Before-and-after object listings

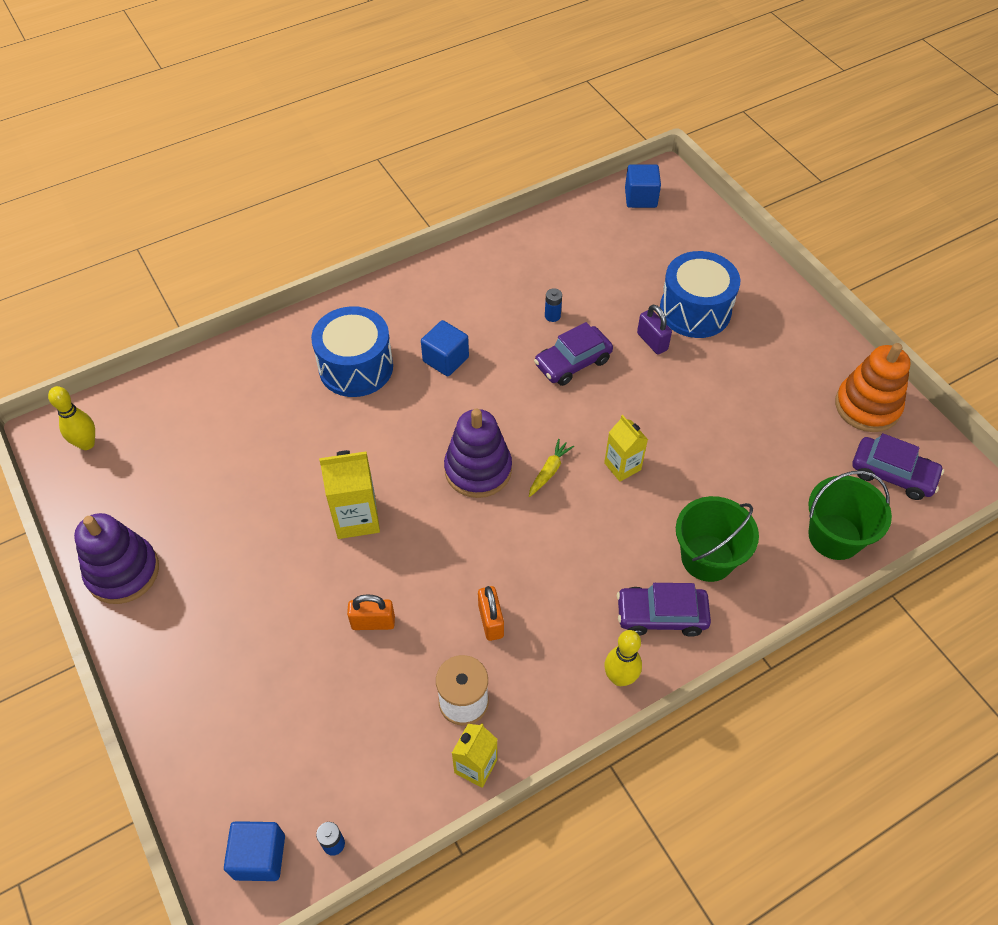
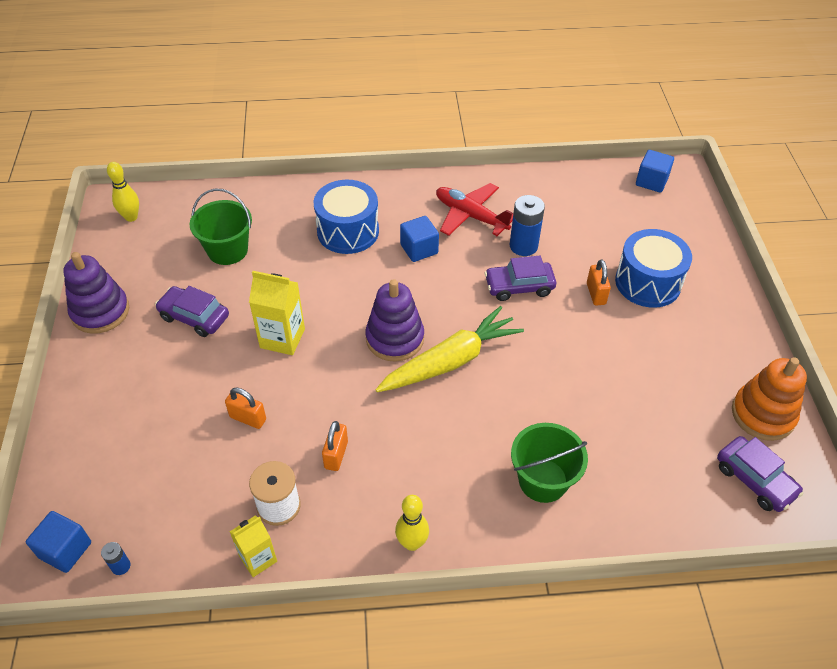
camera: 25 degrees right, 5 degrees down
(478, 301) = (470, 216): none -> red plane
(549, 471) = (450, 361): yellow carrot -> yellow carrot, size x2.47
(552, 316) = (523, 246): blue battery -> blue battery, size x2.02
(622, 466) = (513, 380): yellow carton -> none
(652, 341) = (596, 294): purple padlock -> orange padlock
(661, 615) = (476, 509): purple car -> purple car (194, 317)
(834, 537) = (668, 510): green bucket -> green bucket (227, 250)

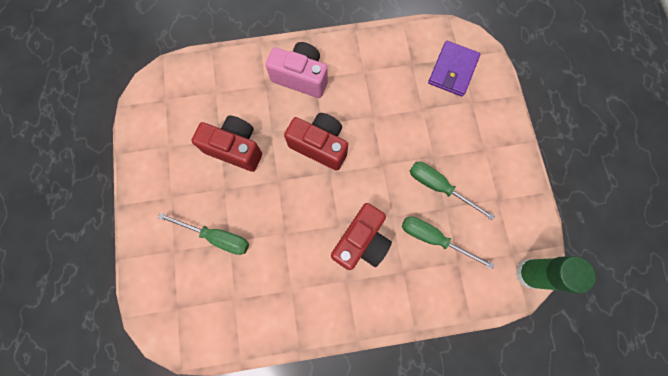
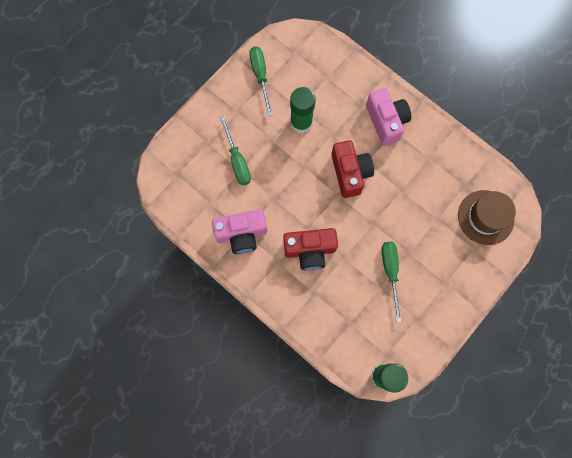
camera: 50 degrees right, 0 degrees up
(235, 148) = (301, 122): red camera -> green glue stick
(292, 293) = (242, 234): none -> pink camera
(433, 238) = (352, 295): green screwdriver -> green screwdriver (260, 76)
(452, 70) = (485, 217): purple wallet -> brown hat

EXERCISE PROMPT
From the line that has "(478, 301) = (470, 216): none -> red plane" through the line that has "(652, 341) = (596, 294): purple", copy every line exactly as it appears above, and leave out all others.

YOUR RESPONSE
(478, 301) = (470, 216): none -> red plane
(549, 471) = (450, 361): yellow carrot -> yellow carrot, size x2.47
(552, 316) = (523, 246): blue battery -> blue battery, size x2.02
(622, 466) = (513, 380): yellow carton -> none
(652, 341) = (596, 294): purple padlock -> orange padlock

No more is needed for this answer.